→ HOW TO COMPLETE THIS TASK: Word for word, set down every line of the entries below from the line with "star shape/royal blue [256, 273, 307, 312]" to the line with "capsule/red [462, 480, 523, 513]", including both, and no other line.

→ SOURCE INFORMATION:

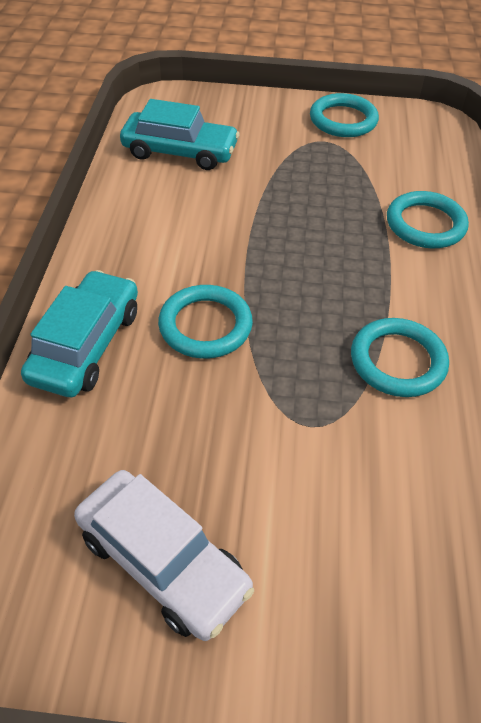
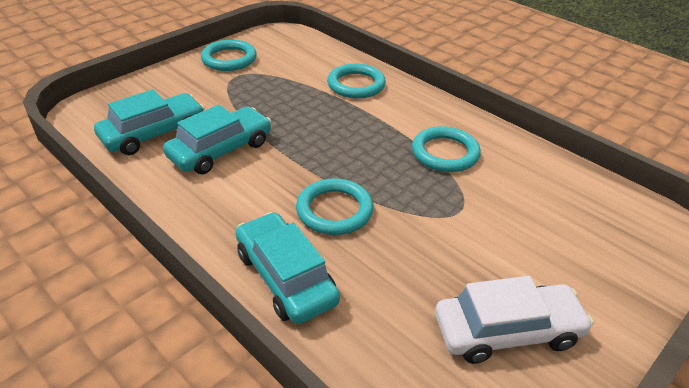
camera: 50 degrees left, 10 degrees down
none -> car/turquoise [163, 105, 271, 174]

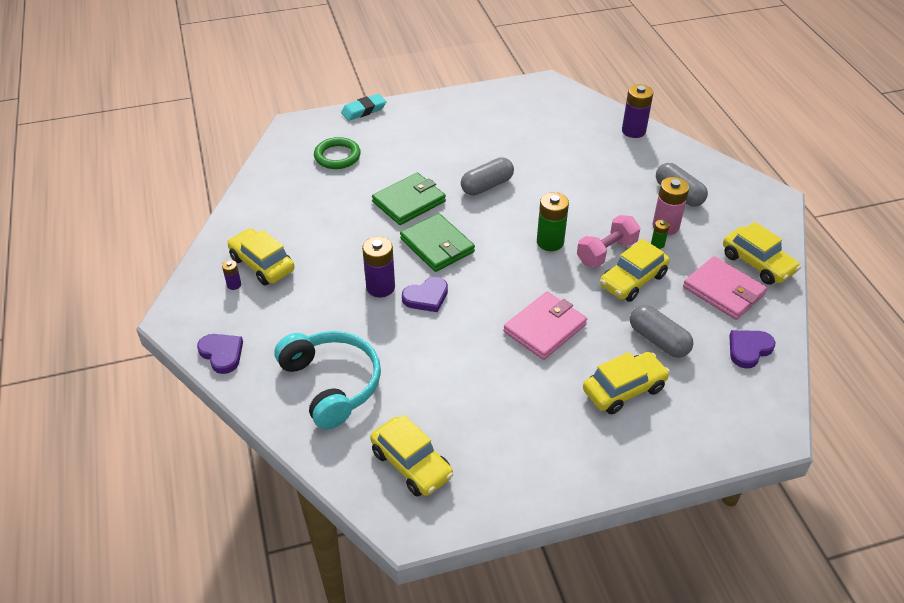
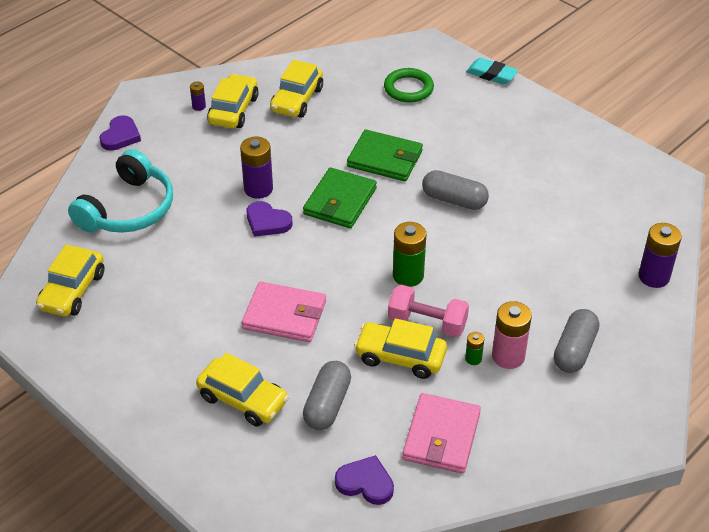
camera: 60 degrees right, 0 degrees up
car/yellow [723, 222, 801, 285] -> car/yellow [270, 60, 323, 118], moved

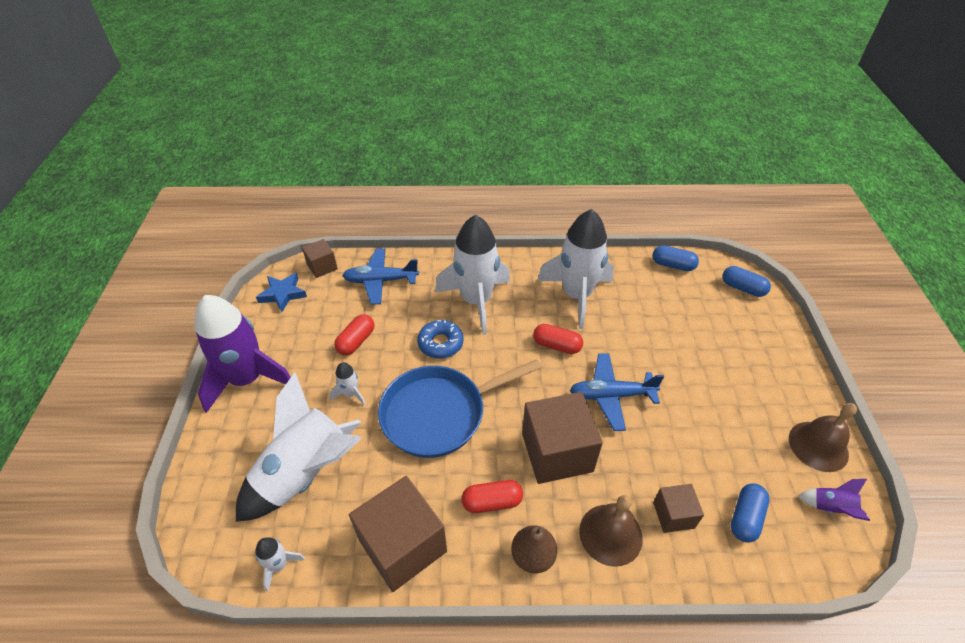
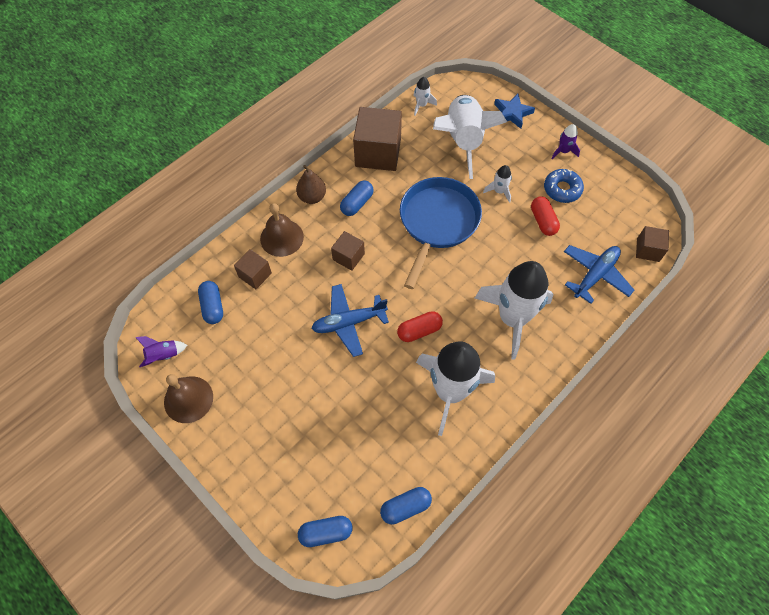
camera: 135 degrees right, 15 degrees up
star shape/royal blue [256, 273, 307, 312] -> star shape/royal blue [494, 94, 535, 129], moved
doughnut/royal blue [417, 320, 463, 358] -> doughnut/royal blue [544, 169, 584, 203], moved
capsule/red [462, 480, 523, 513] -> capsule/royal blue [340, 180, 374, 216]
aeroplane/royal blue [570, 353, 664, 431] -> aeroplane/royal blue [311, 284, 389, 357], 150 degrees counterclockwise
rocket/purple [195, 295, 291, 413] -> rocket/purple [551, 124, 580, 159], x0.41
cube/russet [522, 392, 603, 484] -> cube/russet [331, 231, 365, 271], x0.52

→ COMPLETED EXERCISE:
star shape/royal blue [256, 273, 307, 312] -> star shape/royal blue [494, 94, 535, 129], moved
doughnut/royal blue [417, 320, 463, 358] -> doughnut/royal blue [544, 169, 584, 203], moved
capsule/red [462, 480, 523, 513] -> capsule/royal blue [340, 180, 374, 216]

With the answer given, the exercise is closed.